# Problem details
Where an entry holds an image, skip the image but reproduce the rest word for word.

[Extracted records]
--- START ---
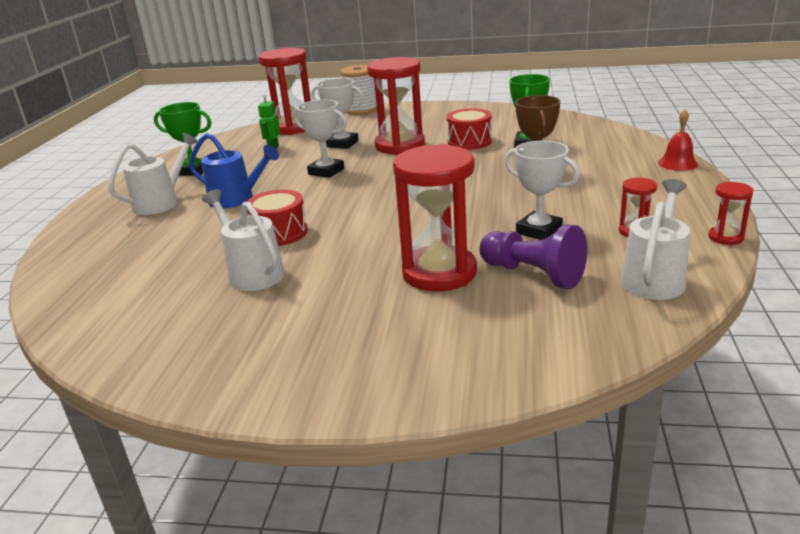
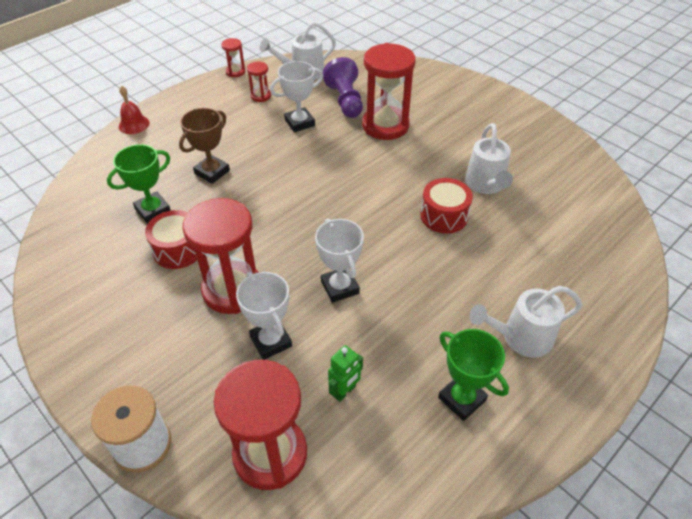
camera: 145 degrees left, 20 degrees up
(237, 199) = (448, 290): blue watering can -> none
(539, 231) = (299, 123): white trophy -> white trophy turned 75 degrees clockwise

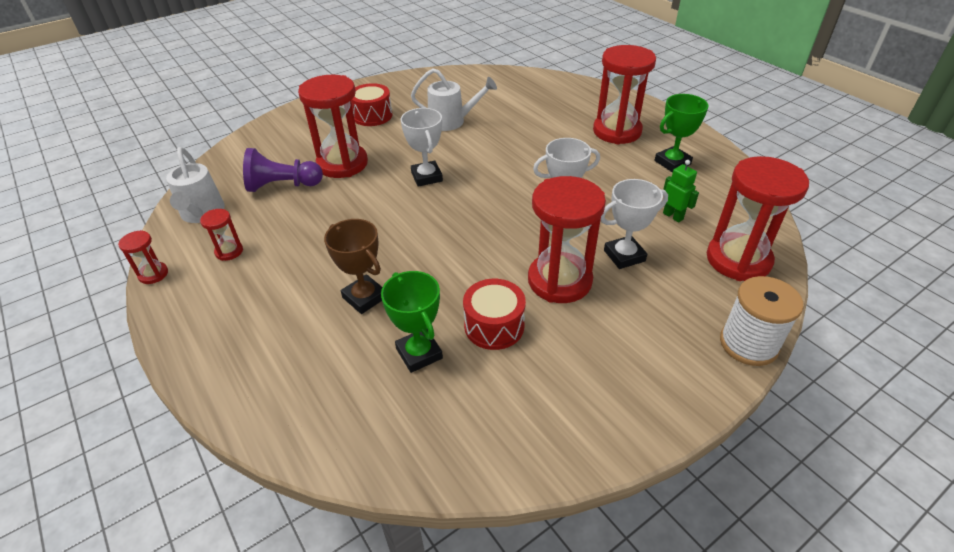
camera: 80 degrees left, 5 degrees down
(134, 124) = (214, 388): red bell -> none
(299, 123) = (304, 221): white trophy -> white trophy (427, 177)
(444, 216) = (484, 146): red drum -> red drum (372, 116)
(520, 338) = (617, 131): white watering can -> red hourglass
--- END ---
# Your solution
camera: 145 degrees left, 20 degrees up
(237, 199) = (448, 290): blue watering can -> none
(539, 231) = (299, 123): white trophy -> white trophy turned 75 degrees clockwise

camera: 80 degrees left, 5 degrees down
(134, 124) = (214, 388): red bell -> none
(299, 123) = (304, 221): white trophy -> white trophy (427, 177)
(444, 216) = (484, 146): red drum -> red drum (372, 116)
(520, 338) = (617, 131): white watering can -> red hourglass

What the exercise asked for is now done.